_Given task_
Pick out each line in the listing below that contains the string "sequence", and copy those lines in their original order.
──────────
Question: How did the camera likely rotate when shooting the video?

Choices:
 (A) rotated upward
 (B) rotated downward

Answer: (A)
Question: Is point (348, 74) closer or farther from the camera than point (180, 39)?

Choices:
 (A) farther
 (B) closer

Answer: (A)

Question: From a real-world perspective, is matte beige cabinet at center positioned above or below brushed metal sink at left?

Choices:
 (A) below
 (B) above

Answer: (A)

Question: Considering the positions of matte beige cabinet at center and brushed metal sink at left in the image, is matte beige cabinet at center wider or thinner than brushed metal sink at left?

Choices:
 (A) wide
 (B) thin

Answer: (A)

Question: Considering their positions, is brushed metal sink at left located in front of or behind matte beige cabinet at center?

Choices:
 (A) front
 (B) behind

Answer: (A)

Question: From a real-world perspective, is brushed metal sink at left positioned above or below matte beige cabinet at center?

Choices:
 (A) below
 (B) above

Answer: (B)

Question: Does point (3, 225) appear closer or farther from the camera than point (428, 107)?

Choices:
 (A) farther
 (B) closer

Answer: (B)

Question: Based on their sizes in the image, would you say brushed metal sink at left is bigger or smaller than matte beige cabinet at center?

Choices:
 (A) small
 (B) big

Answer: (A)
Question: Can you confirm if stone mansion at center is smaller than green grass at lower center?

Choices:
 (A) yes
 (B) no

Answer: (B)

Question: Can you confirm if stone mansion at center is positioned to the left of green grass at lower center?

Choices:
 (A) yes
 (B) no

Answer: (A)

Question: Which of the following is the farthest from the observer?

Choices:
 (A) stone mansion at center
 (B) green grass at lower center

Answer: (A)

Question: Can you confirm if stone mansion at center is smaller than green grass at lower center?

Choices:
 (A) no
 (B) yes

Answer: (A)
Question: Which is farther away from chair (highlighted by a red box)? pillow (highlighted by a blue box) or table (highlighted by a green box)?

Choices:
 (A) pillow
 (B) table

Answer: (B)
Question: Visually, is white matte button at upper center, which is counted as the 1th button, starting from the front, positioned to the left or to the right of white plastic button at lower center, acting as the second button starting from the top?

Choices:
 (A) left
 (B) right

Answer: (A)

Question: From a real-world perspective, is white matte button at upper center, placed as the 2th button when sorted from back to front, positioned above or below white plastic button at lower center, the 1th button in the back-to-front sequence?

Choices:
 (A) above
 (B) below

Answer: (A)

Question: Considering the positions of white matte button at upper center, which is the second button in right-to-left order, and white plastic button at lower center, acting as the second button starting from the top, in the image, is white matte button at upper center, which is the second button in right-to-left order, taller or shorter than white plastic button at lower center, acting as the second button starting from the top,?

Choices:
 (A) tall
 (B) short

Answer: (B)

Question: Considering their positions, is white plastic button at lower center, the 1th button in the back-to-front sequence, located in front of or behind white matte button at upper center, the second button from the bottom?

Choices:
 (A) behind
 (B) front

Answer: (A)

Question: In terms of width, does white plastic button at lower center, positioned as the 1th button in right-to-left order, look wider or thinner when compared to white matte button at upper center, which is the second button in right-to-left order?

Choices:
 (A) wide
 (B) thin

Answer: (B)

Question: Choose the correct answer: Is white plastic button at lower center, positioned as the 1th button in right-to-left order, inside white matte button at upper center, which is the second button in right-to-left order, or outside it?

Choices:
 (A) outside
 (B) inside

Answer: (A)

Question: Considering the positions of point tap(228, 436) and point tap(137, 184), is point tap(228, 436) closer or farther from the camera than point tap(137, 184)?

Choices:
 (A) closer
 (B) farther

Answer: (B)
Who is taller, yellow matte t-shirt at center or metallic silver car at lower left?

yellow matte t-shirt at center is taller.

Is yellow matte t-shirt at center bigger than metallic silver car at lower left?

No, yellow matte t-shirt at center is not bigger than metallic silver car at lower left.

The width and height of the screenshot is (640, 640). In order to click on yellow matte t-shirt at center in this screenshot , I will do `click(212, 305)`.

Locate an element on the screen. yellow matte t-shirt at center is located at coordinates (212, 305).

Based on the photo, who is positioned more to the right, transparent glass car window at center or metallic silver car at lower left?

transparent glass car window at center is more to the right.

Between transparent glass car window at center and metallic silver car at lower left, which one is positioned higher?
──────────
_Worked answer_
Question: From a real-world perspective, is white matte button at upper center, placed as the 2th button when sorted from back to front, positioned above or below white plastic button at lower center, the 1th button in the back-to-front sequence?
Question: Considering their positions, is white plastic button at lower center, the 1th button in the back-to-front sequence, located in front of or behind white matte button at upper center, the second button from the bottom?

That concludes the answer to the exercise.